WHAT TO WORK ON> Whenever a line in the data holds the string "plate", copy that line.

DATA FOR PROCESSING>
:::

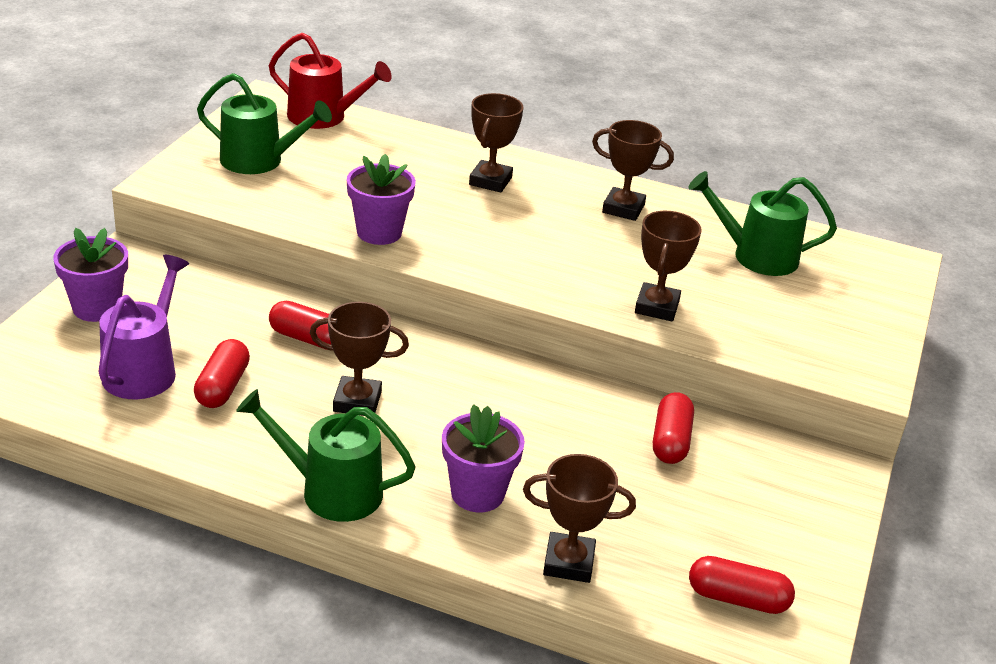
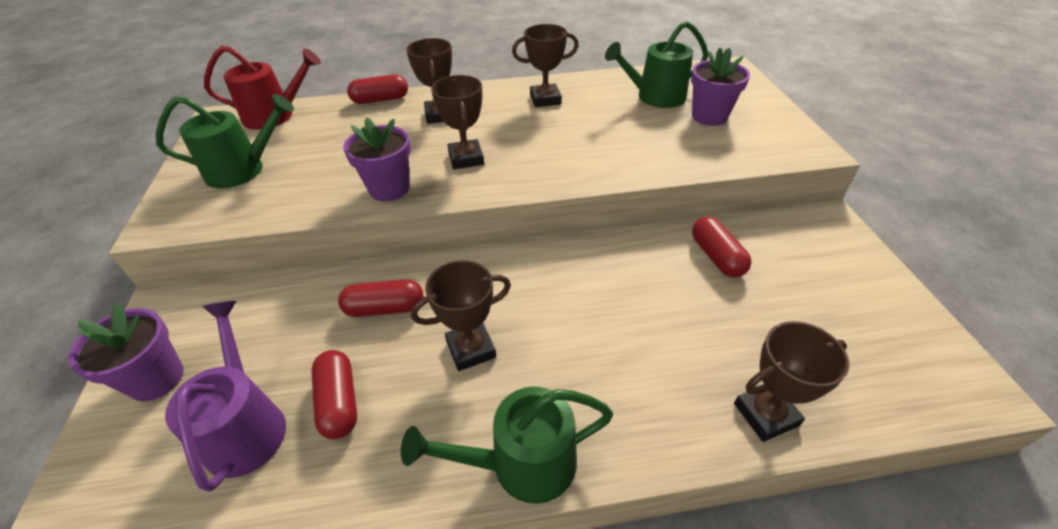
camera: 25 degrees left, 10 degrees up
(477, 493) = (639, 386): purple flower pot -> purple flower pot (709, 116)
(657, 307) = (637, 158): brown trophy -> brown trophy (466, 158)
(737, 599) = (897, 370): red capsule -> red capsule (380, 100)

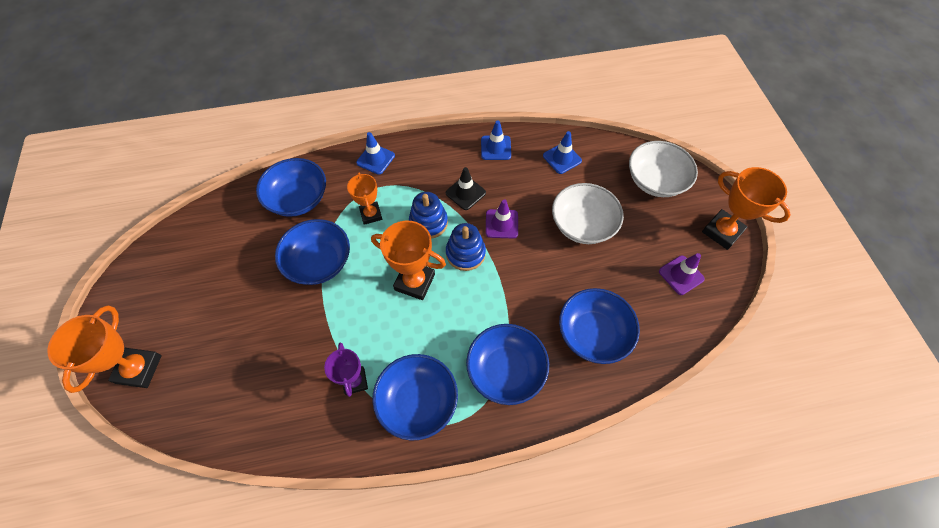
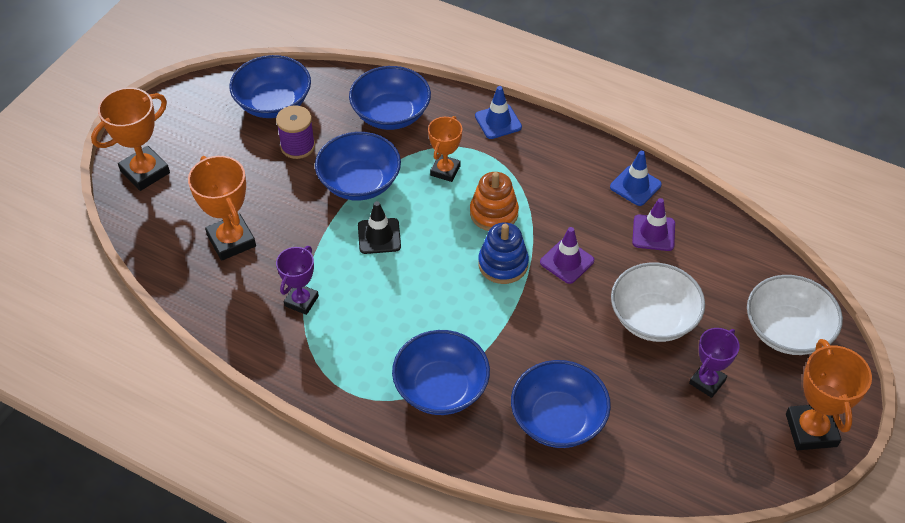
camera: 40 degrees right, 10 degrees down
(249, 266) = (297, 146): none -> purple spool
(414, 282) = (429, 257): orange trophy -> orange trophy (231, 241)
(417, 401) = (339, 355): blue bowl -> blue bowl (273, 103)
(428, 222) = (494, 213): blue stacking toy -> orange stacking toy
(465, 193) = (558, 209): black traffic cone -> black traffic cone (379, 236)
(562, 158) = (700, 241): blue traffic cone -> none
(646, 243) = (707, 382): none -> purple trophy
(681, 275) = (712, 436): purple traffic cone -> purple traffic cone (653, 233)

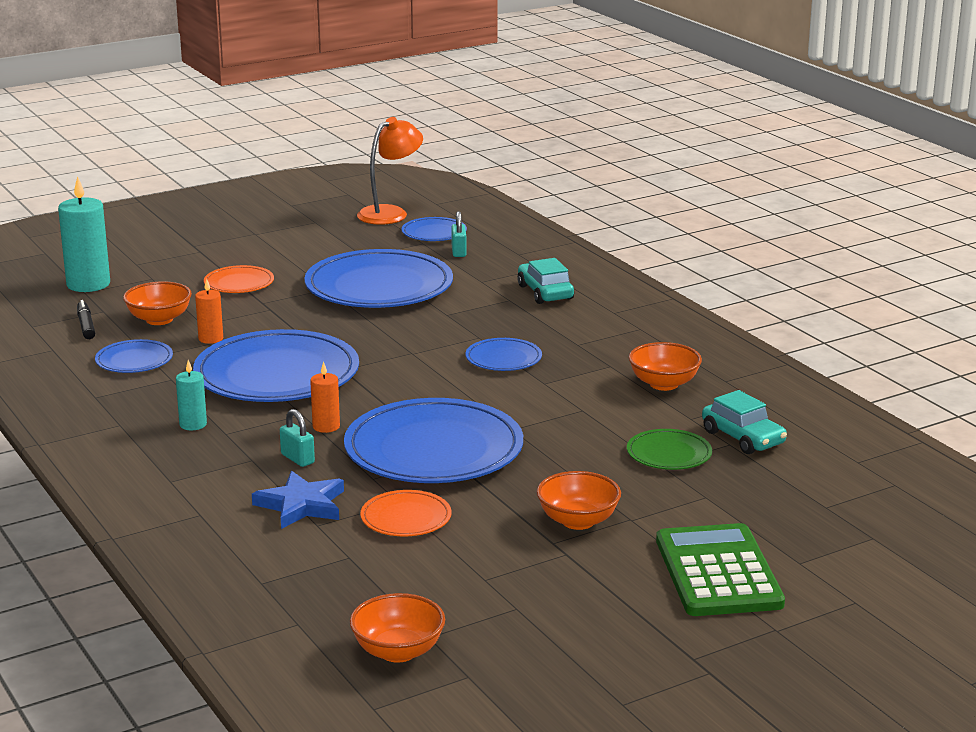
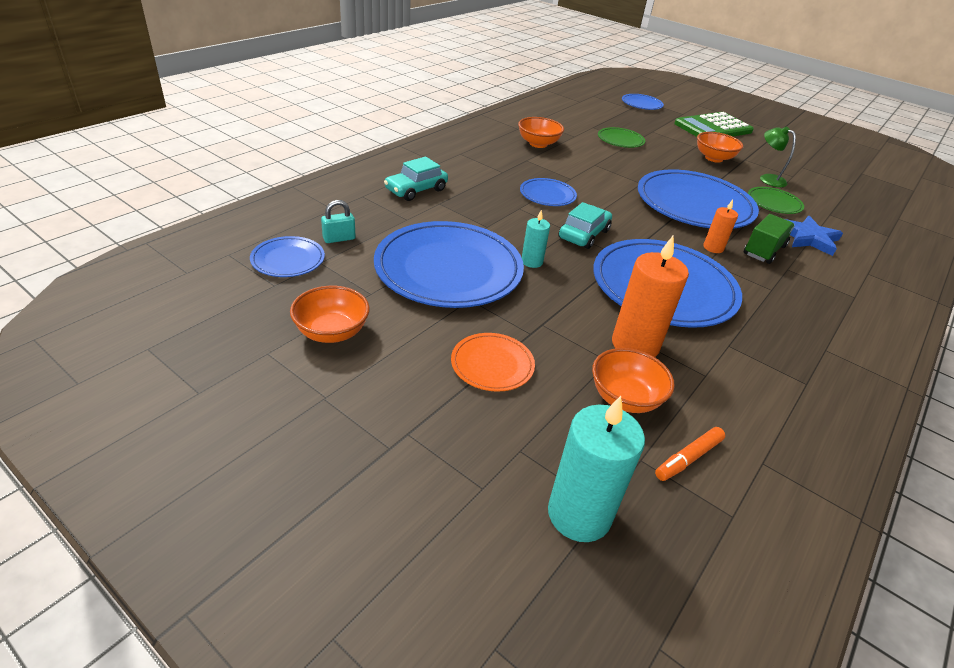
camera: 115 degrees left, 15 degrees up
(86, 325) = (688, 458): black marker -> orange marker
(134, 360) = (722, 383): blue plate -> blue plate (641, 104)
(193, 424) = (780, 309): turquoise candle -> turquoise candle (532, 261)
(210, 339) = (635, 345): orange candle -> orange candle, size x1.87
(297, 459) = (764, 250): turquoise padlock -> green truck
(390, 213) = (226, 299): orange lamp -> none
(398, 651) = (873, 190): orange bowl -> orange bowl (332, 332)
(406, 518) = (774, 203): orange plate -> green plate
(485, 546) = (767, 178): none -> green lamp
(743, 438) = (583, 124): turquoise car -> turquoise car (583, 234)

:::

TASK RESPONSE>
(134, 360) = (722, 383): blue plate -> blue plate (641, 104)
(406, 518) = (774, 203): orange plate -> green plate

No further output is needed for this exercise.